### Extracted data
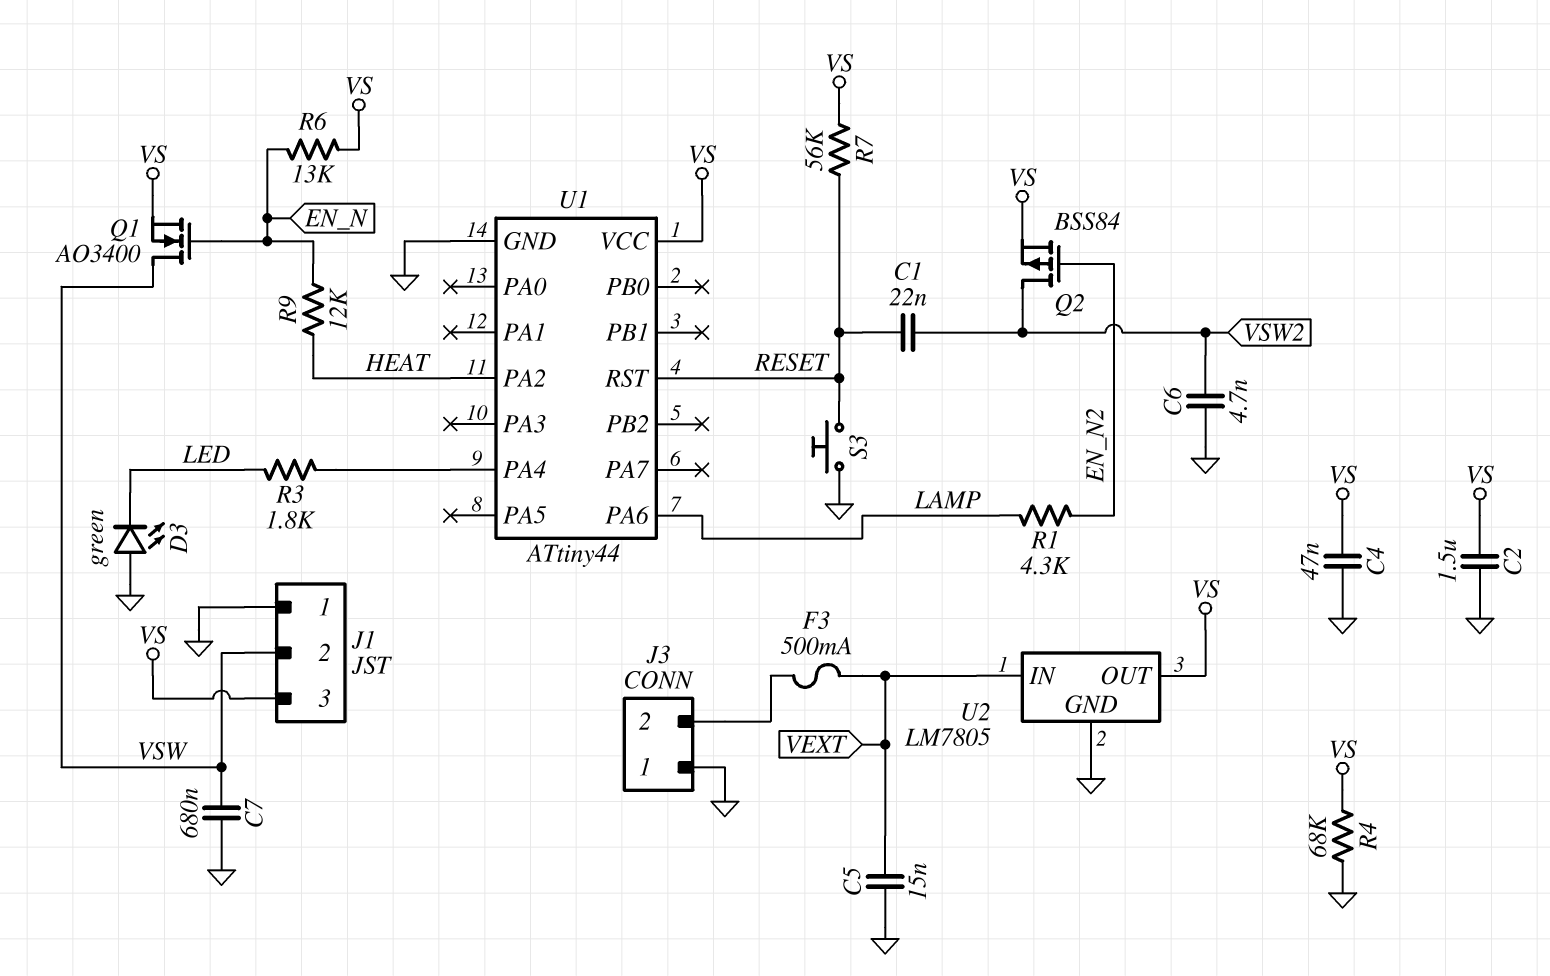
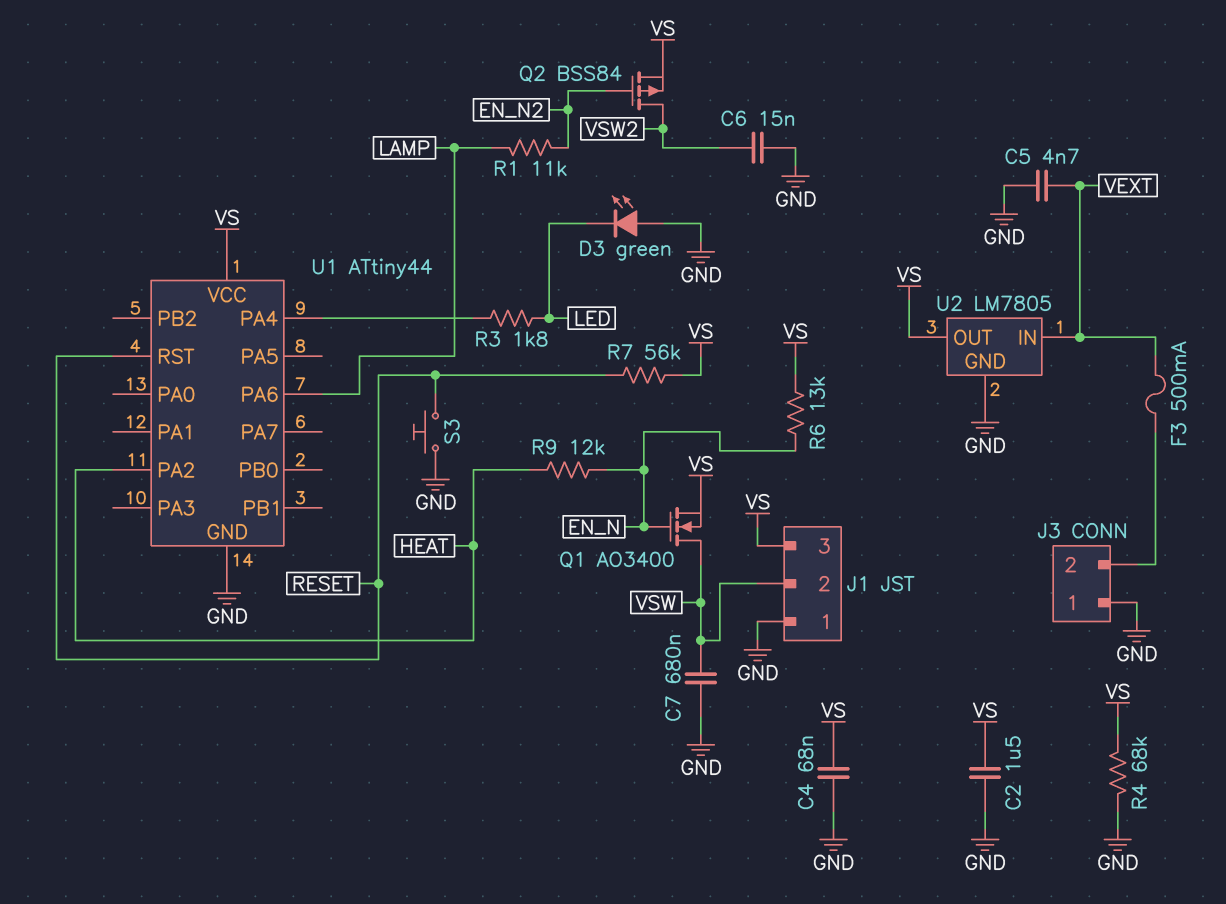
C1: 22nF (RESET, VSW2) -> none
C4: 47nF (GND, VS) -> 68nF (GND, VS)
C5: 15nF (GND, VEXT) -> 4.7nF (GND, VEXT)
C6: 4.7nF (GND, VSW2) -> 15nF (GND, VSW2)
R1: 4.3k (EN_N2, LAMP) -> 11k (EN_N2, LAMP)

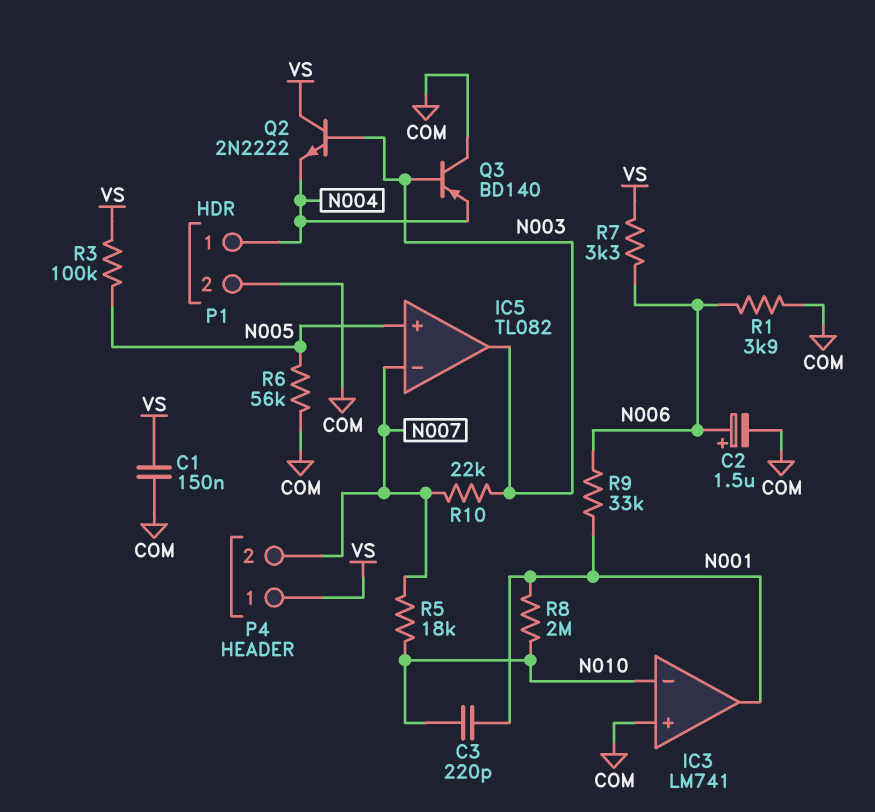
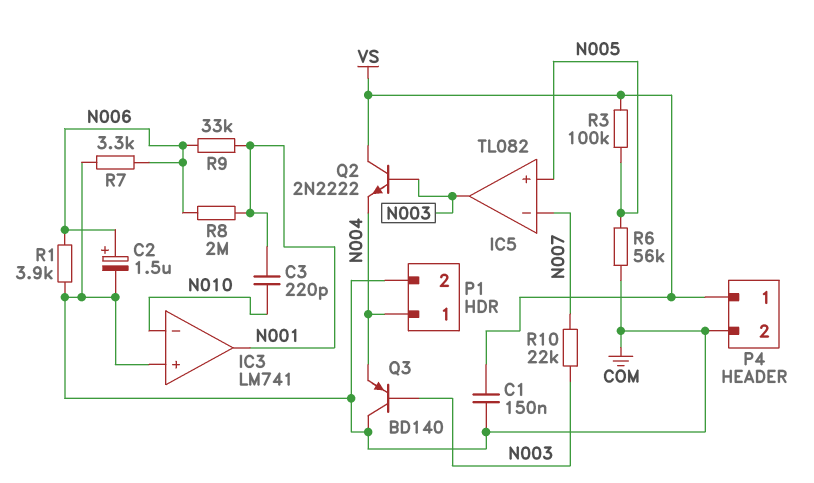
P4 pin 2: N007 -> COM
R5: 18k (N007, N010) -> none
R7: 3.3k (N006, VS) -> 3.3k (COM, N006)
R8: 2M (N001, N010) -> 2M (N001, N006)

### Work order
Copy every record character for character. Skip the pictures.

### Solution to this problem
C1: 22nF (RESET, VSW2) -> none
C4: 47nF (GND, VS) -> 68nF (GND, VS)
C5: 15nF (GND, VEXT) -> 4.7nF (GND, VEXT)
C6: 4.7nF (GND, VSW2) -> 15nF (GND, VSW2)
R1: 4.3k (EN_N2, LAMP) -> 11k (EN_N2, LAMP)

P4 pin 2: N007 -> COM
R5: 18k (N007, N010) -> none
R7: 3.3k (N006, VS) -> 3.3k (COM, N006)
R8: 2M (N001, N010) -> 2M (N001, N006)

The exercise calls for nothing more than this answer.